EXERCISE:
The result should be a verbatim copy of the whole listing.

_ _ _ _ _ _ _

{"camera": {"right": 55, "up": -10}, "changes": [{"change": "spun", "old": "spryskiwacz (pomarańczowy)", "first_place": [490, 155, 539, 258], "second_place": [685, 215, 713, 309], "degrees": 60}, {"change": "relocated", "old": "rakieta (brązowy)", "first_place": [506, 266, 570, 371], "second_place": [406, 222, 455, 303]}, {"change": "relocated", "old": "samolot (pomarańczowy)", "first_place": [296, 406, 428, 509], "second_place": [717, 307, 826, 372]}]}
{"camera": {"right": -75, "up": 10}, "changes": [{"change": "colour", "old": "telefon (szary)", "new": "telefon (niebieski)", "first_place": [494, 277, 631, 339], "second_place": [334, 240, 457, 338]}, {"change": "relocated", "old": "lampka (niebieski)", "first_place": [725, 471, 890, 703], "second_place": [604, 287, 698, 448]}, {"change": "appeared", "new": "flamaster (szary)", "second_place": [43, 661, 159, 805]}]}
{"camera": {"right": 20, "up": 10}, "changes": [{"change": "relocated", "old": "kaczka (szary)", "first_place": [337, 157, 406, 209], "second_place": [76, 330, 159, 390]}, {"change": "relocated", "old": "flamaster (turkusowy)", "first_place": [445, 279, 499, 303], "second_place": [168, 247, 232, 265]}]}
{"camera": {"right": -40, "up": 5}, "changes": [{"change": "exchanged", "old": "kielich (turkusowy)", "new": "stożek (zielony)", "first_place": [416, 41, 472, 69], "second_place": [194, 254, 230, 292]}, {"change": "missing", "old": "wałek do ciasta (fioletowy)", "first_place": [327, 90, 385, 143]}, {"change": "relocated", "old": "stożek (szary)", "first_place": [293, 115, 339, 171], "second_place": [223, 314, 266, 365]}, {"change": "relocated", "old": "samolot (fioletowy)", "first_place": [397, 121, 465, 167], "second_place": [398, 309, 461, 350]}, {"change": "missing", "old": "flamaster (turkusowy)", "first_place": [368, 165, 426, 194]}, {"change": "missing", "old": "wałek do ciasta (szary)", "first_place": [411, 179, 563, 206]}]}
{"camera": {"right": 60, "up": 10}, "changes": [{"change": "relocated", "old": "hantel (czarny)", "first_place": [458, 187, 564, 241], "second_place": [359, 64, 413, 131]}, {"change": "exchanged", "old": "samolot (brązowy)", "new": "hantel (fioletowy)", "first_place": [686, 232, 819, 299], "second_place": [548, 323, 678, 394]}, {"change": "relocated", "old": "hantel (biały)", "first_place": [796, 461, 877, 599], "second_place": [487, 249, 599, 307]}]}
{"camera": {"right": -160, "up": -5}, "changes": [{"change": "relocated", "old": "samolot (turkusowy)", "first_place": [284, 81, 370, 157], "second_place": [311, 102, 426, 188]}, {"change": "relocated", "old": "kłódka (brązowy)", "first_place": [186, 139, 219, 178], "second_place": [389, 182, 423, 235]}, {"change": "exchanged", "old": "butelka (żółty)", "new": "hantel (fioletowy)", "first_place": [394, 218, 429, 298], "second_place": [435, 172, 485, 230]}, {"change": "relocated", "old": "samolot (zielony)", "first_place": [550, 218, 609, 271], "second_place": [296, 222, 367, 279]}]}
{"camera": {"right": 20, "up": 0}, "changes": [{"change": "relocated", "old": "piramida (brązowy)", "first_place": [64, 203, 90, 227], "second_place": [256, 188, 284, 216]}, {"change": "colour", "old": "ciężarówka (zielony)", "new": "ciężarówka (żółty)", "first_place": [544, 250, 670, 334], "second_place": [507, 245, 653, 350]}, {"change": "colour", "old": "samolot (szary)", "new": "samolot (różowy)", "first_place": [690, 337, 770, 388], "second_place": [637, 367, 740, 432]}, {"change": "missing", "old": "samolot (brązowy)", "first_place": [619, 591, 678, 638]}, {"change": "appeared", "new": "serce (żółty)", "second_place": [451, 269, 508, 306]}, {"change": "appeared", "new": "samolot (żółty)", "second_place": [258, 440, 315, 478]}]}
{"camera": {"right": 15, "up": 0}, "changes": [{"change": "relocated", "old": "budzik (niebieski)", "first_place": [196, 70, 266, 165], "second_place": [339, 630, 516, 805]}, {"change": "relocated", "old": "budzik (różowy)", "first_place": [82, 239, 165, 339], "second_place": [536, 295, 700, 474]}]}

_ _ _ _ _ _ _

ANSWER TO THIS TASK:
{"camera": {"right": 55, "up": -10}, "changes": [{"change": "spun", "old": "spryskiwacz (pomarańczowy)", "first_place": [490, 155, 539, 258], "second_place": [685, 215, 713, 309], "degrees": 60}, {"change": "relocated", "old": "rakieta (brązowy)", "first_place": [506, 266, 570, 371], "second_place": [406, 222, 455, 303]}, {"change": "relocated", "old": "samolot (pomarańczowy)", "first_place": [296, 406, 428, 509], "second_place": [717, 307, 826, 372]}]}
{"camera": {"right": -75, "up": 10}, "changes": [{"change": "colour", "old": "telefon (szary)", "new": "telefon (niebieski)", "first_place": [494, 277, 631, 339], "second_place": [334, 240, 457, 338]}, {"change": "relocated", "old": "lampka (niebieski)", "first_place": [725, 471, 890, 703], "second_place": [604, 287, 698, 448]}, {"change": "appeared", "new": "flamaster (szary)", "second_place": [43, 661, 159, 805]}]}
{"camera": {"right": 20, "up": 10}, "changes": [{"change": "relocated", "old": "kaczka (szary)", "first_place": [337, 157, 406, 209], "second_place": [76, 330, 159, 390]}, {"change": "relocated", "old": "flamaster (turkusowy)", "first_place": [445, 279, 499, 303], "second_place": [168, 247, 232, 265]}]}
{"camera": {"right": -40, "up": 5}, "changes": [{"change": "exchanged", "old": "kielich (turkusowy)", "new": "stożek (zielony)", "first_place": [416, 41, 472, 69], "second_place": [194, 254, 230, 292]}, {"change": "missing", "old": "wałek do ciasta (fioletowy)", "first_place": [327, 90, 385, 143]}, {"change": "relocated", "old": "stożek (szary)", "first_place": [293, 115, 339, 171], "second_place": [223, 314, 266, 365]}, {"change": "relocated", "old": "samolot (fioletowy)", "first_place": [397, 121, 465, 167], "second_place": [398, 309, 461, 350]}, {"change": "missing", "old": "flamaster (turkusowy)", "first_place": [368, 165, 426, 194]}, {"change": "missing", "old": "wałek do ciasta (szary)", "first_place": [411, 179, 563, 206]}]}
{"camera": {"right": 60, "up": 10}, "changes": [{"change": "relocated", "old": "hantel (czarny)", "first_place": [458, 187, 564, 241], "second_place": [359, 64, 413, 131]}, {"change": "exchanged", "old": "samolot (brązowy)", "new": "hantel (fioletowy)", "first_place": [686, 232, 819, 299], "second_place": [548, 323, 678, 394]}, {"change": "relocated", "old": "hantel (biały)", "first_place": [796, 461, 877, 599], "second_place": [487, 249, 599, 307]}]}
{"camera": {"right": -160, "up": -5}, "changes": [{"change": "relocated", "old": "samolot (turkusowy)", "first_place": [284, 81, 370, 157], "second_place": [311, 102, 426, 188]}, {"change": "relocated", "old": "kłódka (brązowy)", "first_place": [186, 139, 219, 178], "second_place": [389, 182, 423, 235]}, {"change": "exchanged", "old": "butelka (żółty)", "new": "hantel (fioletowy)", "first_place": [394, 218, 429, 298], "second_place": [435, 172, 485, 230]}, {"change": "relocated", "old": "samolot (zielony)", "first_place": [550, 218, 609, 271], "second_place": [296, 222, 367, 279]}]}
{"camera": {"right": 20, "up": 0}, "changes": [{"change": "relocated", "old": "piramida (brązowy)", "first_place": [64, 203, 90, 227], "second_place": [256, 188, 284, 216]}, {"change": "colour", "old": "ciężarówka (zielony)", "new": "ciężarówka (żółty)", "first_place": [544, 250, 670, 334], "second_place": [507, 245, 653, 350]}, {"change": "colour", "old": "samolot (szary)", "new": "samolot (różowy)", "first_place": [690, 337, 770, 388], "second_place": [637, 367, 740, 432]}, {"change": "missing", "old": "samolot (brązowy)", "first_place": [619, 591, 678, 638]}, {"change": "appeared", "new": "serce (żółty)", "second_place": [451, 269, 508, 306]}, {"change": "appeared", "new": "samolot (żółty)", "second_place": [258, 440, 315, 478]}]}
{"camera": {"right": 15, "up": 0}, "changes": [{"change": "relocated", "old": "budzik (niebieski)", "first_place": [196, 70, 266, 165], "second_place": [339, 630, 516, 805]}, {"change": "relocated", "old": "budzik (różowy)", "first_place": [82, 239, 165, 339], "second_place": [536, 295, 700, 474]}]}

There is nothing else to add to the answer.